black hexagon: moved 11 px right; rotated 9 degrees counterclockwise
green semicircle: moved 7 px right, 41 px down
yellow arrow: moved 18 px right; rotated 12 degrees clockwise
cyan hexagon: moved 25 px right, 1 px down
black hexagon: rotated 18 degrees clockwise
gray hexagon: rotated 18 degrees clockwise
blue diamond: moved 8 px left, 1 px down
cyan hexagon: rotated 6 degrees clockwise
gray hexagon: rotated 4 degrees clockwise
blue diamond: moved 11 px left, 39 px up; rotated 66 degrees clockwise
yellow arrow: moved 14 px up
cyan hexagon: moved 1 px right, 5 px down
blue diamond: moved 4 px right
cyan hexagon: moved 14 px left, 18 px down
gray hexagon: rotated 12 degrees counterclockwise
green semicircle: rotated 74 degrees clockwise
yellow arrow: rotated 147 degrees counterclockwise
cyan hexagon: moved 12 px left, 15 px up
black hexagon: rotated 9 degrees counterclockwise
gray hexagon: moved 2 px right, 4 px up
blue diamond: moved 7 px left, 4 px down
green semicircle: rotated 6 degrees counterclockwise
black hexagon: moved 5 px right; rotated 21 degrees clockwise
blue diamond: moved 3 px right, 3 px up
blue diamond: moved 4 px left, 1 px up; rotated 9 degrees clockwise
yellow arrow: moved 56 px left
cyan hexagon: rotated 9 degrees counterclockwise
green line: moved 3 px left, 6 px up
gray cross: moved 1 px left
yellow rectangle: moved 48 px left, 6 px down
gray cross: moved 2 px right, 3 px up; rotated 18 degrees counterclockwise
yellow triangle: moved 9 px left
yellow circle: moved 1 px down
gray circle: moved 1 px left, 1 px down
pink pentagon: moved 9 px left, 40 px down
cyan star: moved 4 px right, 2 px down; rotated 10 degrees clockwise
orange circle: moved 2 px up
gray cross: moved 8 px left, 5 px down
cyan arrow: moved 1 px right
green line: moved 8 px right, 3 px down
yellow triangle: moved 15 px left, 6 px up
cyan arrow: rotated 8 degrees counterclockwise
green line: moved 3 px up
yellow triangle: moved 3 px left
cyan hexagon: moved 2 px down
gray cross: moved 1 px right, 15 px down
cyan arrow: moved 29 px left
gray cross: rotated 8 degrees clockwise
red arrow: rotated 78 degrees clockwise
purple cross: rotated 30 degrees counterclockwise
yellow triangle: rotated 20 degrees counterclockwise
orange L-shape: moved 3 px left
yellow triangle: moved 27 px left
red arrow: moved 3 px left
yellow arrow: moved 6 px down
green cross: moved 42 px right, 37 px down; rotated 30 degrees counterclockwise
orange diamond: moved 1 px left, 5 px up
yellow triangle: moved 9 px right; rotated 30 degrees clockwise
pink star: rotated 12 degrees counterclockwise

====

Please find each line in the data above that contains the word "gray", and copy those lines.

● Full answer:
gray hexagon: rotated 18 degrees clockwise
gray hexagon: rotated 4 degrees clockwise
gray hexagon: rotated 12 degrees counterclockwise
gray hexagon: moved 2 px right, 4 px up
gray cross: moved 1 px left
gray cross: moved 2 px right, 3 px up; rotated 18 degrees counterclockwise
gray circle: moved 1 px left, 1 px down
gray cross: moved 8 px left, 5 px down
gray cross: moved 1 px right, 15 px down
gray cross: rotated 8 degrees clockwise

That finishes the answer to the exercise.